Please copy, word for word, the line that contains "green ball: 1 -> 2" and every line after it through the end of the records, and nothing more.

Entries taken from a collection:
· · · · · · ·

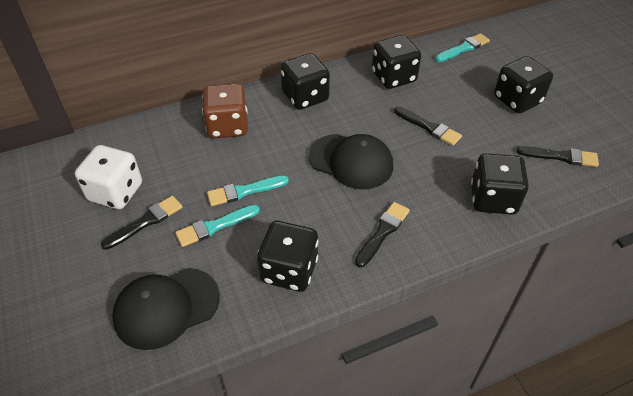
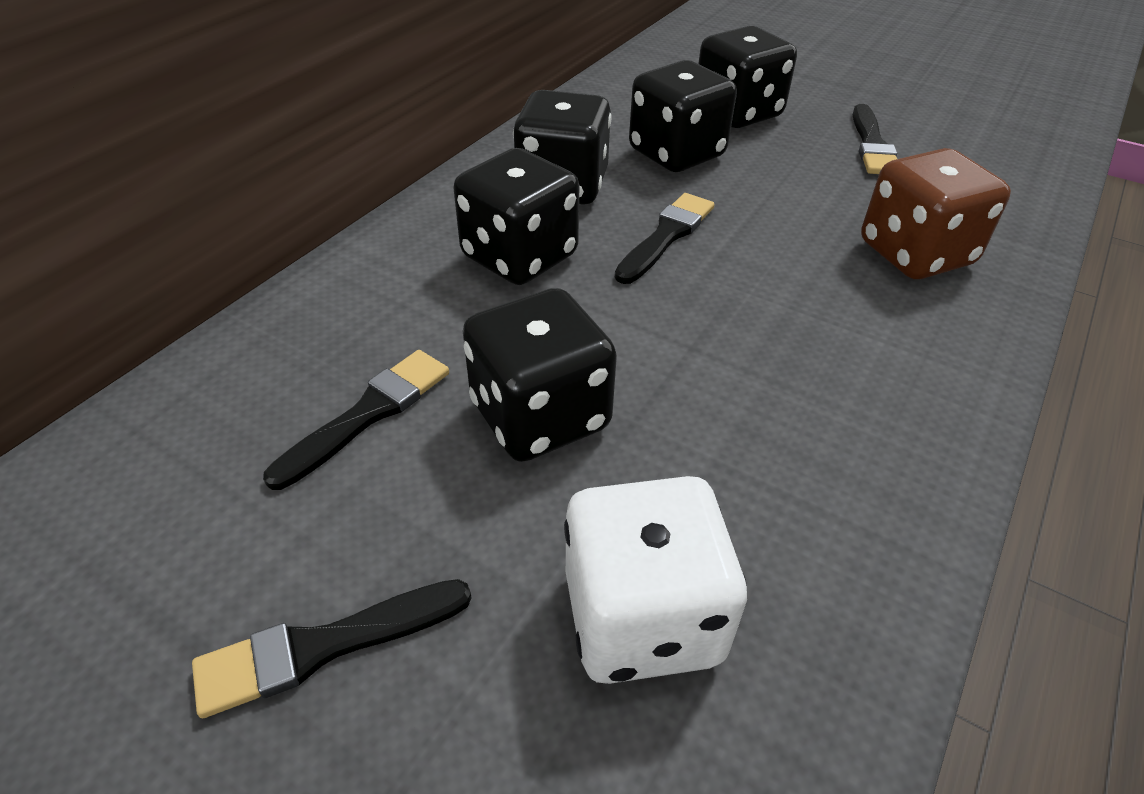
black cap: 2 -> 0
turquoise brush: 3 -> 0

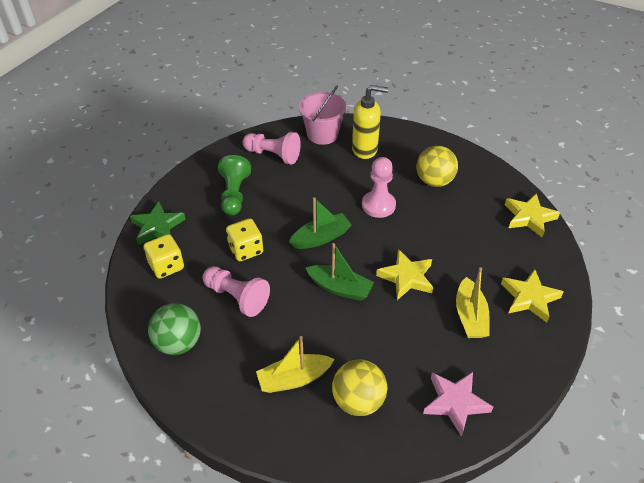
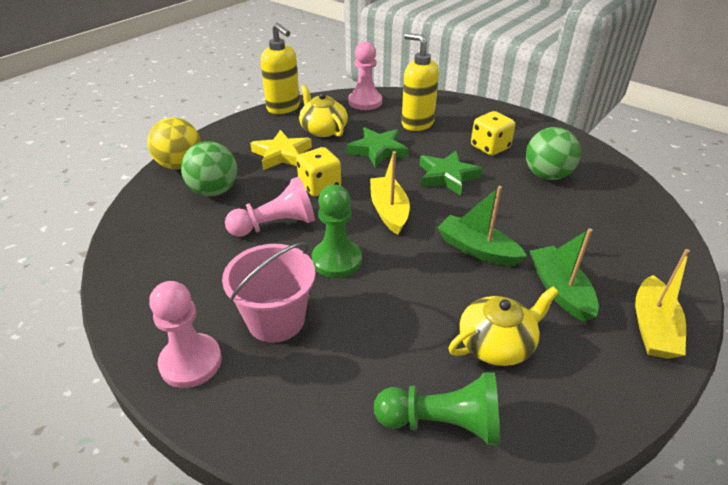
green ball: 1 -> 2
green pawn: 1 -> 2
green star: 1 -> 2
pink star: 1 -> 0
yellow ball: 2 -> 1
yellow soap dispenser: 1 -> 2
yellow star: 3 -> 1
yellow teapot: 0 -> 2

· · · · · · ·

Written solution:
green ball: 1 -> 2
green pawn: 1 -> 2
green star: 1 -> 2
pink star: 1 -> 0
yellow ball: 2 -> 1
yellow soap dispenser: 1 -> 2
yellow star: 3 -> 1
yellow teapot: 0 -> 2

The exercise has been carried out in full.